> DATA

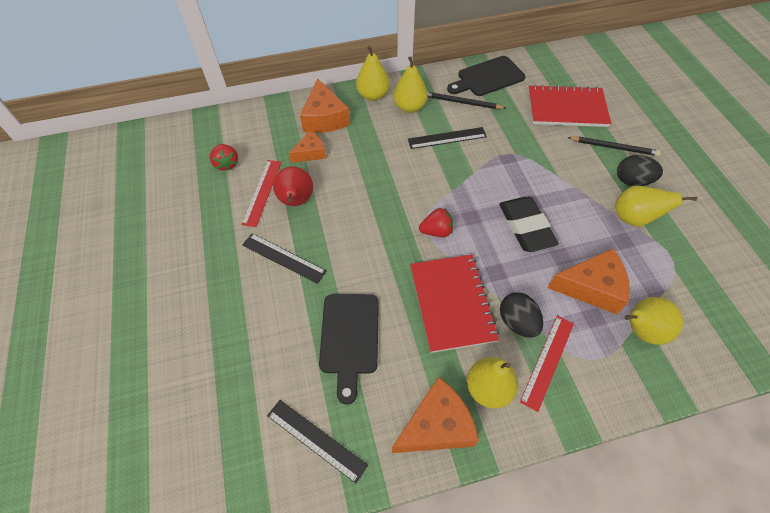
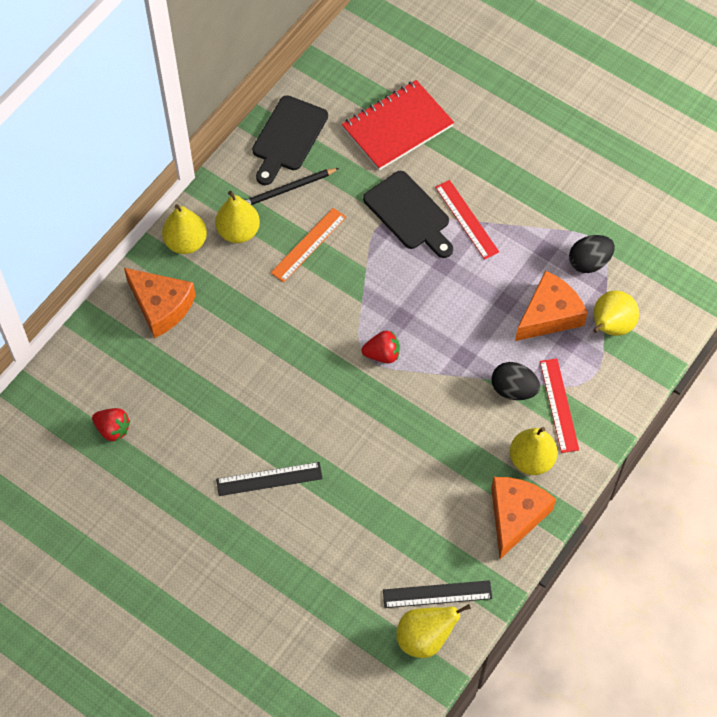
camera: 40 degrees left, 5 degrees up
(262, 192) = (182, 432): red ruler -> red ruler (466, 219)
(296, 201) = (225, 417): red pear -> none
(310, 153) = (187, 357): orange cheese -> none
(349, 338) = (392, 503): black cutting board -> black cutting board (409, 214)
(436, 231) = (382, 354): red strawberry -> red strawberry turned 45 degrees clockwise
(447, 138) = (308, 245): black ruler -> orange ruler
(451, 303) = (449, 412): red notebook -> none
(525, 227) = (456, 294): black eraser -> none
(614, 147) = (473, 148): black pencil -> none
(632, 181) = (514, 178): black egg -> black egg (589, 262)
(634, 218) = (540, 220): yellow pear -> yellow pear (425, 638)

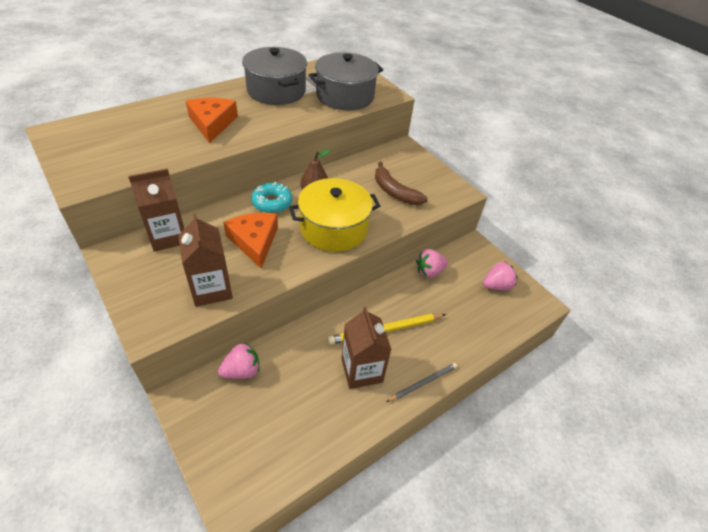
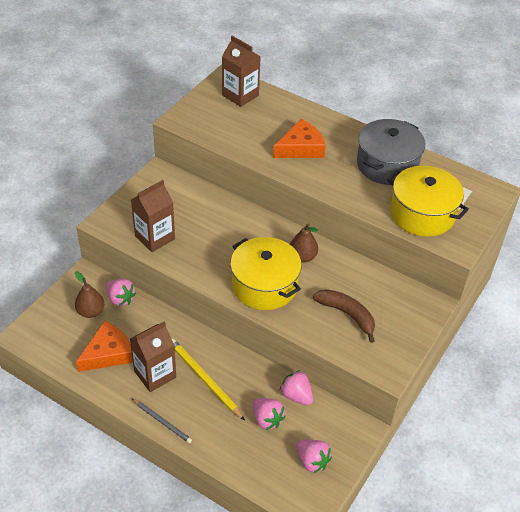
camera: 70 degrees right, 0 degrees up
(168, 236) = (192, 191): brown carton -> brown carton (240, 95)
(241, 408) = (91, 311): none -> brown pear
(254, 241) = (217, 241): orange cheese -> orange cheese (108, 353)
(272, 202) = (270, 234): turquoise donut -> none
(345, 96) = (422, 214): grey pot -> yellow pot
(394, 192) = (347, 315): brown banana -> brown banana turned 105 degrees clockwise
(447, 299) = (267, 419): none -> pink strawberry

> REQUIREMENT
Both ends included, copy word for word the lines from the top of the entries above through the line with "(632, 181) = (514, 178): black". No pictures.

> SOLUTION FOR THIS PROBLEM
camera: 40 degrees left, 5 degrees up
(262, 192) = (182, 432): red ruler -> red ruler (466, 219)
(296, 201) = (225, 417): red pear -> none
(310, 153) = (187, 357): orange cheese -> none
(349, 338) = (392, 503): black cutting board -> black cutting board (409, 214)
(436, 231) = (382, 354): red strawberry -> red strawberry turned 45 degrees clockwise
(447, 138) = (308, 245): black ruler -> orange ruler
(451, 303) = (449, 412): red notebook -> none
(525, 227) = (456, 294): black eraser -> none
(614, 147) = (473, 148): black pencil -> none
(632, 181) = (514, 178): black egg -> black egg (589, 262)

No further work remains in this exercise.